_Entries supplied_.

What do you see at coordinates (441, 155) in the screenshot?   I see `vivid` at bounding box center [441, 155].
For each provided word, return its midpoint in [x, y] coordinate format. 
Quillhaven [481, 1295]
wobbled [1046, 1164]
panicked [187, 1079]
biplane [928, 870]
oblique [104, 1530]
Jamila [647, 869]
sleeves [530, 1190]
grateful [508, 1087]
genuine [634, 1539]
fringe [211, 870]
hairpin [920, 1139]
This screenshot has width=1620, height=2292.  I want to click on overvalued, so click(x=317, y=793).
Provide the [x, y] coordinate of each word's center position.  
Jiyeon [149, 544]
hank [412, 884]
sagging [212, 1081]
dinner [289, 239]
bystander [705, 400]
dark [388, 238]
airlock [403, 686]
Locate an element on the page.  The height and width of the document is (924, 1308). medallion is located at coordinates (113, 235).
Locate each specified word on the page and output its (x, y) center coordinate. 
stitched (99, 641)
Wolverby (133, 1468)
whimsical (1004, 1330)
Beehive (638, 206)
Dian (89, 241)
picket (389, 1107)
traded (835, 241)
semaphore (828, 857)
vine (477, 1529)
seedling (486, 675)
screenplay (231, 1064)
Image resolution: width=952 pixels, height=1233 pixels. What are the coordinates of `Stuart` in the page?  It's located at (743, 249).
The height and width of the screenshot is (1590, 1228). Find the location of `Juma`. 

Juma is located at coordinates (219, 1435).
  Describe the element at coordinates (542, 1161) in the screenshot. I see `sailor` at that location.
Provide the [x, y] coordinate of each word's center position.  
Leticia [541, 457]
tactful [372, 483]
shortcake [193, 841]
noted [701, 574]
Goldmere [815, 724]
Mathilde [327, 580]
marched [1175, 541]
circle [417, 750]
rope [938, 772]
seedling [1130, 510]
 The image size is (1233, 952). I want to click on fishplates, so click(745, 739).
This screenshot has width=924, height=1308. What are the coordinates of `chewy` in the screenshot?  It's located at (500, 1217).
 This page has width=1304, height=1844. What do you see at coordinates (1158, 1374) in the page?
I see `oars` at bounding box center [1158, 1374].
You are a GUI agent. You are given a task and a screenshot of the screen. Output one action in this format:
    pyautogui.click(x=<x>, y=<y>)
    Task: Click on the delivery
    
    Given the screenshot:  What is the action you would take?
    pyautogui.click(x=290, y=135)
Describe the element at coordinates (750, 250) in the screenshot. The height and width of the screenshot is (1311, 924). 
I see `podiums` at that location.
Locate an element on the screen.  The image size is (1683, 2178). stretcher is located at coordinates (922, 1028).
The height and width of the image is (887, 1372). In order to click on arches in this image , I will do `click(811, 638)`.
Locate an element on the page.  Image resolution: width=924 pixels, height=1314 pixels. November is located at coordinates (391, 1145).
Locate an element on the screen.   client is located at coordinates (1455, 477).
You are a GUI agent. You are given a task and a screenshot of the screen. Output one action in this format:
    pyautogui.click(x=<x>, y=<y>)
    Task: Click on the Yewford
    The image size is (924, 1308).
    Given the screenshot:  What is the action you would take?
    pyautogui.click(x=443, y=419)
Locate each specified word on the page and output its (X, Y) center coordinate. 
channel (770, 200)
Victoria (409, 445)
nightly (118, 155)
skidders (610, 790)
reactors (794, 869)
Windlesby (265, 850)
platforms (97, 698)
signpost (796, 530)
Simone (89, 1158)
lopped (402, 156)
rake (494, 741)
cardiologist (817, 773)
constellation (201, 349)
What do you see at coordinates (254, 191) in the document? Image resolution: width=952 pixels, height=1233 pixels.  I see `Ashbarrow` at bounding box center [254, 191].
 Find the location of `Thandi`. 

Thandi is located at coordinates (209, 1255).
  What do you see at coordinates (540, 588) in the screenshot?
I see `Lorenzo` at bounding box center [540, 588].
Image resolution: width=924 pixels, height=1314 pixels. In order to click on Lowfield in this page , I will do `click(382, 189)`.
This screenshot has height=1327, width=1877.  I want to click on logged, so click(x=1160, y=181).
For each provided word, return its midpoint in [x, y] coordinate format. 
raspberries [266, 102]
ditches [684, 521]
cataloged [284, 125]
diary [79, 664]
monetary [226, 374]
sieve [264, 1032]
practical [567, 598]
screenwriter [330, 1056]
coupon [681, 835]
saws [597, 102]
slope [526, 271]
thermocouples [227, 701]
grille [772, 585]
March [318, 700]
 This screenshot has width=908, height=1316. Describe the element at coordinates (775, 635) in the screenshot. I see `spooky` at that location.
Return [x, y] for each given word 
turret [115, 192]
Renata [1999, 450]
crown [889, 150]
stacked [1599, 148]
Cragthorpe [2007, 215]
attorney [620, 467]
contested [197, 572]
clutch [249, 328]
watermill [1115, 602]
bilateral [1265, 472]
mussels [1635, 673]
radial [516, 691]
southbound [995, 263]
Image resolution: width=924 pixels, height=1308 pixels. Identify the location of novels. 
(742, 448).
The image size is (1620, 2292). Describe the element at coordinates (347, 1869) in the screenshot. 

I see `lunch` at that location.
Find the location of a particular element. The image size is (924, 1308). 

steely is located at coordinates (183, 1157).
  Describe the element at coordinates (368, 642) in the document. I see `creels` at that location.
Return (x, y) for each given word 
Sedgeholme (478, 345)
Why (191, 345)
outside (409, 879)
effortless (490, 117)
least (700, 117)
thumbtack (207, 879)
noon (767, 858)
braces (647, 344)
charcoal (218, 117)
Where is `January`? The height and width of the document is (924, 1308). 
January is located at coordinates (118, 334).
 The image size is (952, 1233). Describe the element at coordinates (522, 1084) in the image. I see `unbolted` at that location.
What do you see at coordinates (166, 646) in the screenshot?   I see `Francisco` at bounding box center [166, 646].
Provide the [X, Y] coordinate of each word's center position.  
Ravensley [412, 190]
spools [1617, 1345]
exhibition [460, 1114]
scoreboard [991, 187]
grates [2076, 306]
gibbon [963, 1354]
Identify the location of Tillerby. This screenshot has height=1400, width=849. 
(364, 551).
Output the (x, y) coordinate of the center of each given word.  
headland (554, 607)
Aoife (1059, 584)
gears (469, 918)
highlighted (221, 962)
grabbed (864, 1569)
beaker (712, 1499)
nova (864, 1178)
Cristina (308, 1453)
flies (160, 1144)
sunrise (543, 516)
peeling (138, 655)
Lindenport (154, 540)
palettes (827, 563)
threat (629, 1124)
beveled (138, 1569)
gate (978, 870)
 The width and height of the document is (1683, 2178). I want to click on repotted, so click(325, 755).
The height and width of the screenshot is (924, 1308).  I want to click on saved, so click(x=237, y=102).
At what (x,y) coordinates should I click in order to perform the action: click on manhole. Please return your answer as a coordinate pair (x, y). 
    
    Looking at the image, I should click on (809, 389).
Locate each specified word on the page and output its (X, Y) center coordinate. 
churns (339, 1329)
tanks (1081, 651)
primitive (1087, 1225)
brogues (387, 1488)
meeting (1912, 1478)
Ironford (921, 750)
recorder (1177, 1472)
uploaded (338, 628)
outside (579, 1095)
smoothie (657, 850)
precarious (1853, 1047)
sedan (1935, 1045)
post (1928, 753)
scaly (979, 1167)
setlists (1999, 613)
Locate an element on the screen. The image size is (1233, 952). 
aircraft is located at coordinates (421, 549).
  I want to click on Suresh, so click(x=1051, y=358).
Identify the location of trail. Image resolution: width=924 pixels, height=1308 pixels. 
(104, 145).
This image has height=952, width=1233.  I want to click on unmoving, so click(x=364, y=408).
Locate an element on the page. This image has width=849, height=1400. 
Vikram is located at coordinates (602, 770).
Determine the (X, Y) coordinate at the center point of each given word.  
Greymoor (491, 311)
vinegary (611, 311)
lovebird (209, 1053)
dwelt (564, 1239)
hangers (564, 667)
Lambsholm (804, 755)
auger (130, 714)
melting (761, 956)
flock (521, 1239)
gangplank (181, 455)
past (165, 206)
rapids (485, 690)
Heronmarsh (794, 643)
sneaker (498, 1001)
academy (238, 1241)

_Task prompt_. Reproduce the rows above word for word, from the first one up to and including the line that contains "The image size is (1233, 952). I".

_Answer below_.
What do you see at coordinates (441, 155) in the screenshot?   I see `vivid` at bounding box center [441, 155].
For each provided word, return its midpoint in [x, y] coordinate format. 
Quillhaven [481, 1295]
wobbled [1046, 1164]
panicked [187, 1079]
biplane [928, 870]
oblique [104, 1530]
Jamila [647, 869]
sleeves [530, 1190]
grateful [508, 1087]
genuine [634, 1539]
fringe [211, 870]
hairpin [920, 1139]
This screenshot has width=1620, height=2292.  I want to click on overvalued, so click(x=317, y=793).
Provide the [x, y] coordinate of each word's center position.  
Jiyeon [149, 544]
hank [412, 884]
sagging [212, 1081]
dinner [289, 239]
bystander [705, 400]
dark [388, 238]
airlock [403, 686]
Locate an element on the page.  The height and width of the document is (924, 1308). medallion is located at coordinates (113, 235).
Locate each specified word on the page and output its (x, y) center coordinate. 
stitched (99, 641)
Wolverby (133, 1468)
whimsical (1004, 1330)
Beehive (638, 206)
Dian (89, 241)
picket (389, 1107)
traded (835, 241)
semaphore (828, 857)
vine (477, 1529)
seedling (486, 675)
screenplay (231, 1064)
Image resolution: width=952 pixels, height=1233 pixels. What are the coordinates of `Stuart` in the page?  It's located at (743, 249).
The height and width of the screenshot is (1590, 1228). Find the location of `Juma`. 

Juma is located at coordinates (219, 1435).
  Describe the element at coordinates (542, 1161) in the screenshot. I see `sailor` at that location.
Provide the [x, y] coordinate of each word's center position.  
Leticia [541, 457]
tactful [372, 483]
shortcake [193, 841]
noted [701, 574]
Goldmere [815, 724]
Mathilde [327, 580]
marched [1175, 541]
circle [417, 750]
rope [938, 772]
seedling [1130, 510]
 The image size is (1233, 952). I want to click on fishplates, so click(745, 739).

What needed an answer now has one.